'''

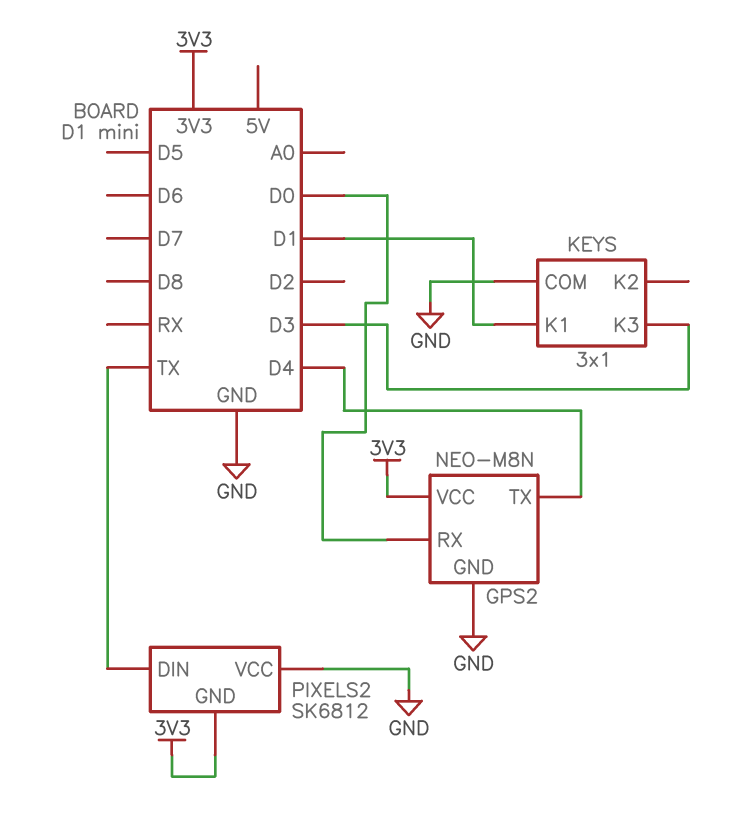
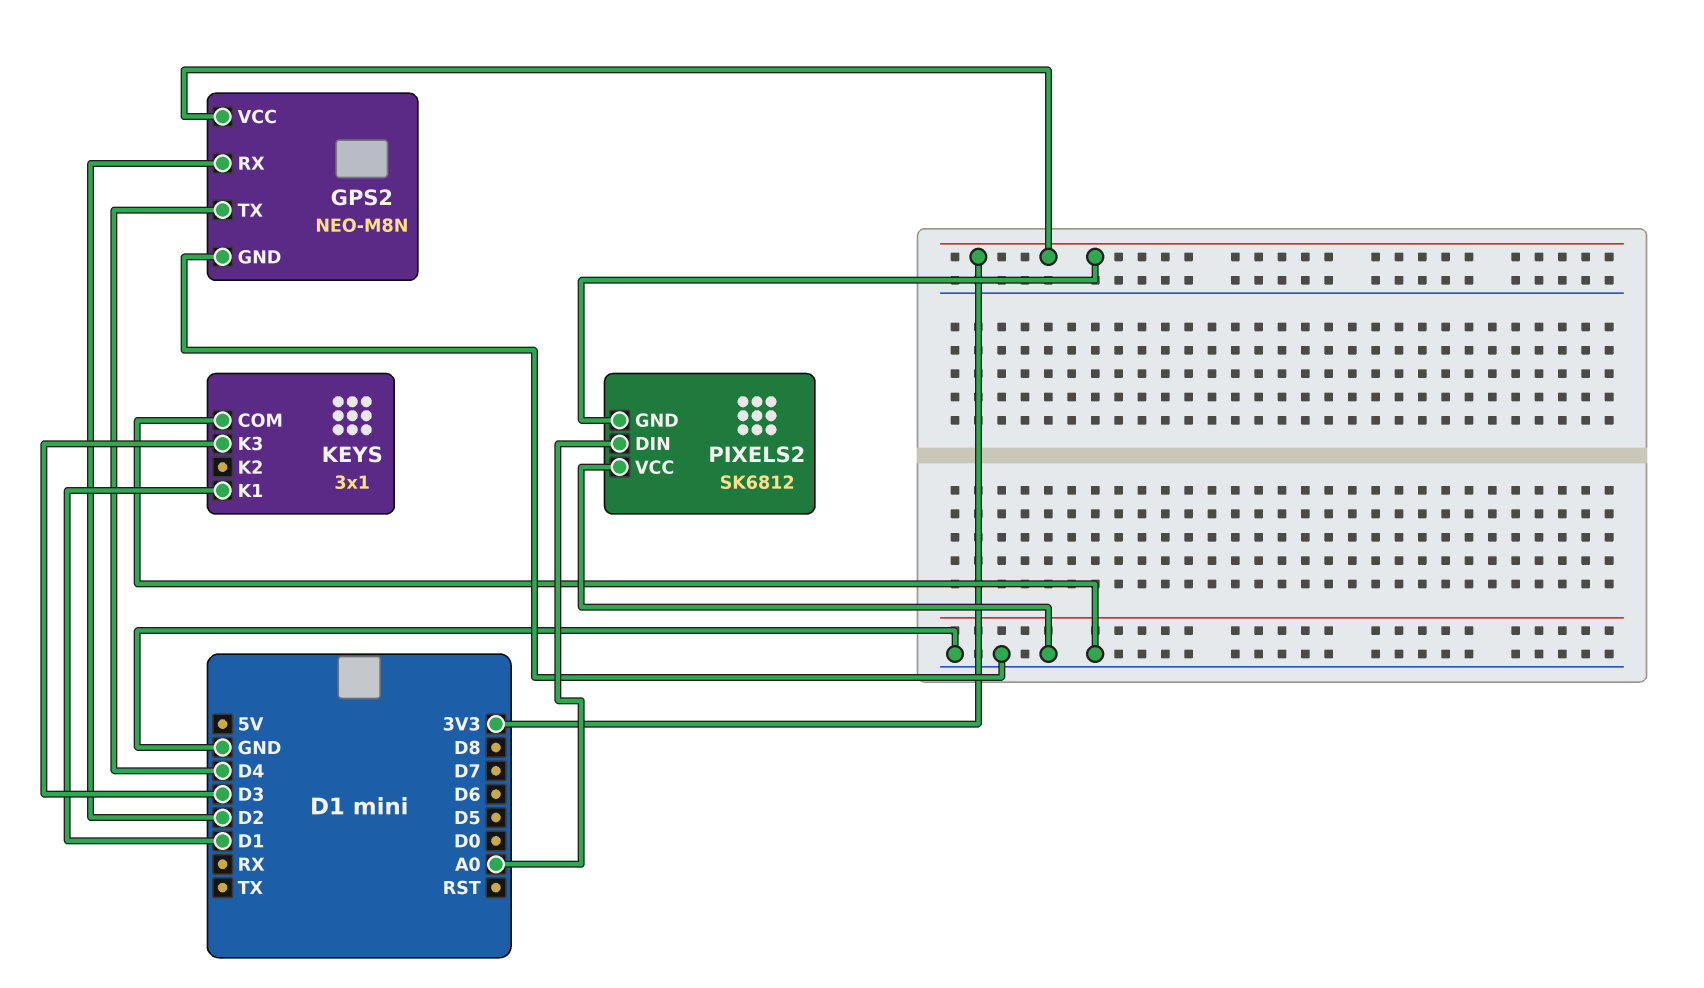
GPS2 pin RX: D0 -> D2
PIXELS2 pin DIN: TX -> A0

'''
'''

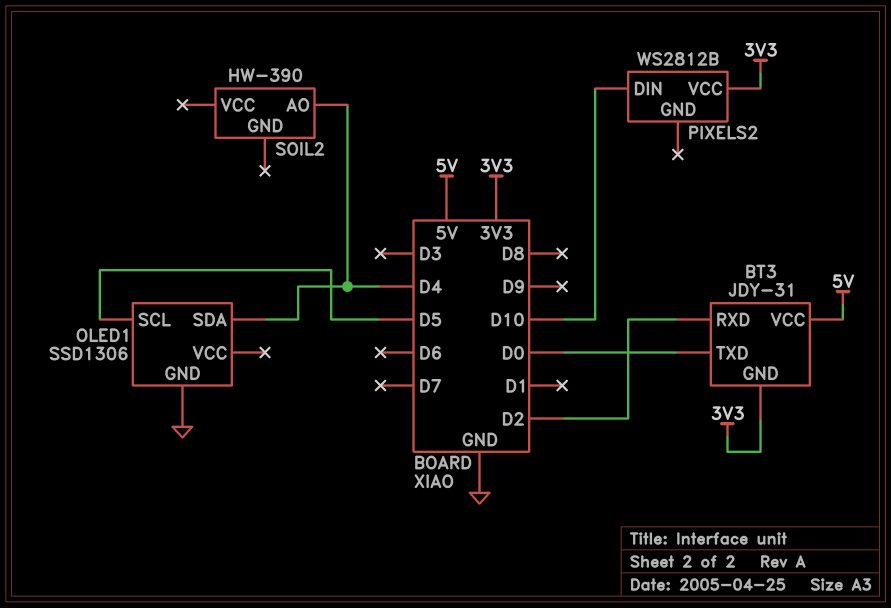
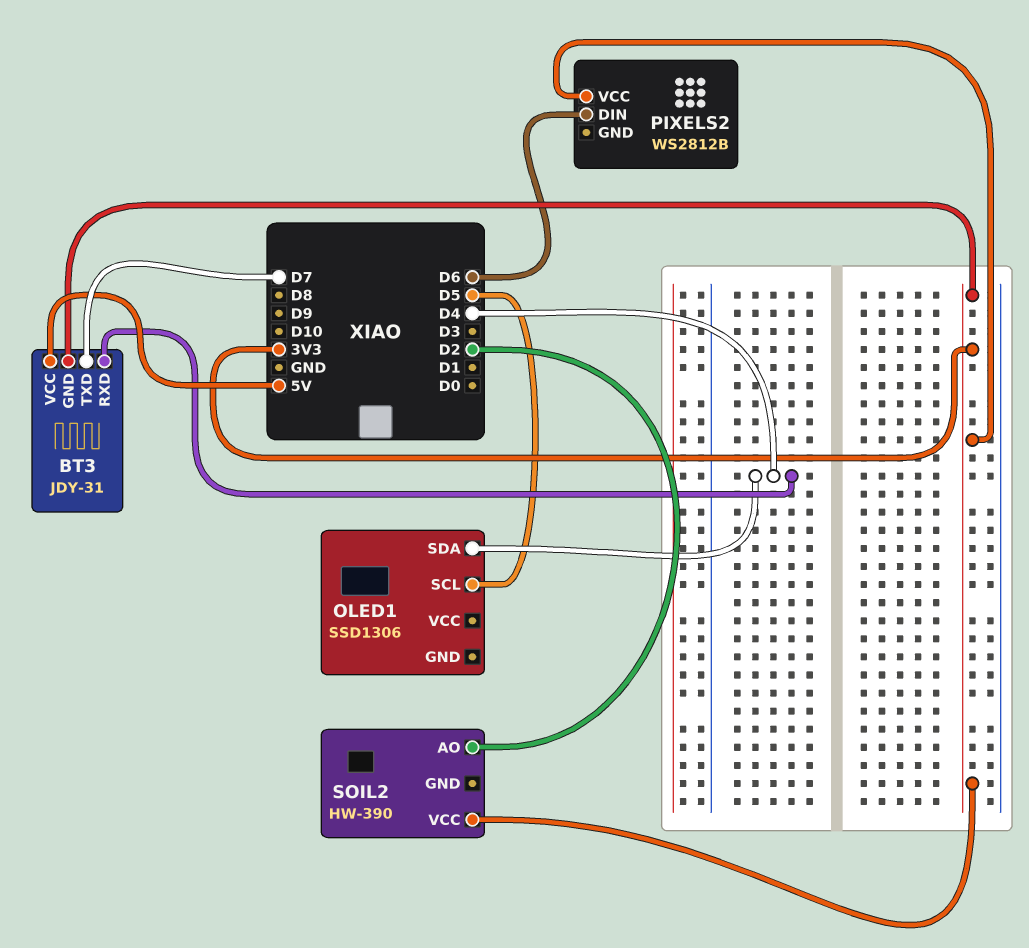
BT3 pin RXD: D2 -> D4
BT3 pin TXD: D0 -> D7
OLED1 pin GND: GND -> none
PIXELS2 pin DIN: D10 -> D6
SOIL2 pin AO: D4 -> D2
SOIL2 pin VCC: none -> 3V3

'''

**WORK ITEM**
Scan the entries above and show each line that contains the word "none".

**RESPONSE BELOW**
OLED1 pin GND: GND -> none
SOIL2 pin VCC: none -> 3V3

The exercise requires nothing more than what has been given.